Count the lines below that contain the word "pink" and give only that number.

__Data records__
────────────────────────────────────────

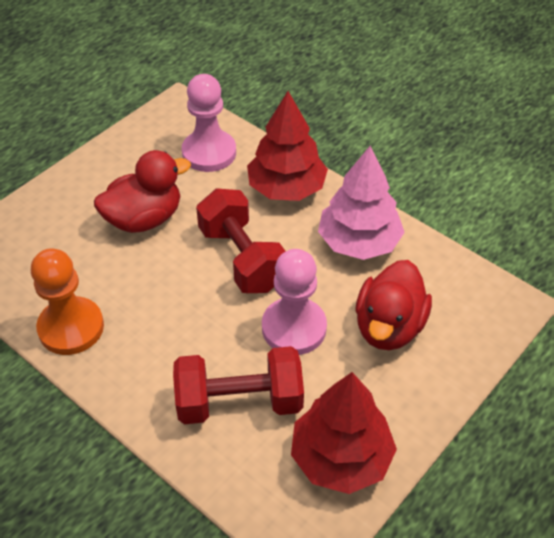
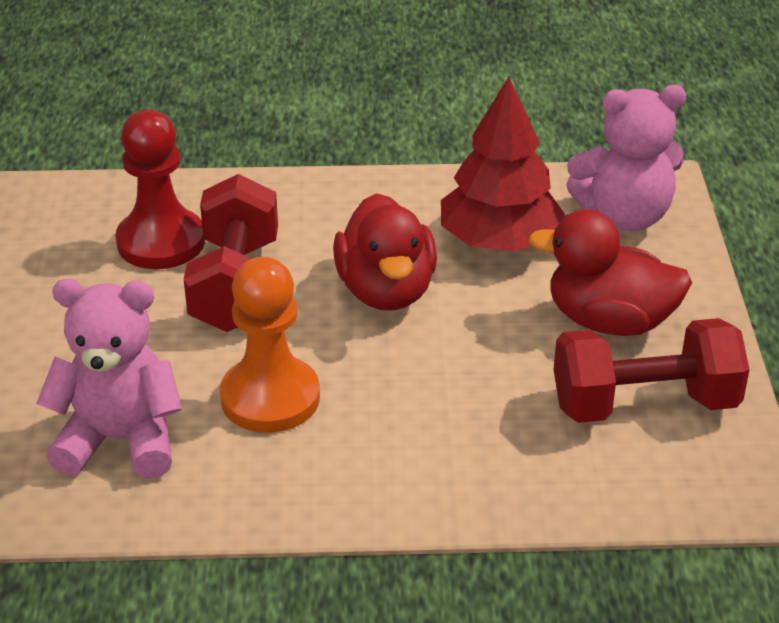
pink pawn: 2 -> 0
pink teddy bear: 0 -> 2
pink tree: 1 -> 0
red pawn: 0 -> 1
red tree: 2 -> 1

────────────────────────────────────────

__Completed task__
3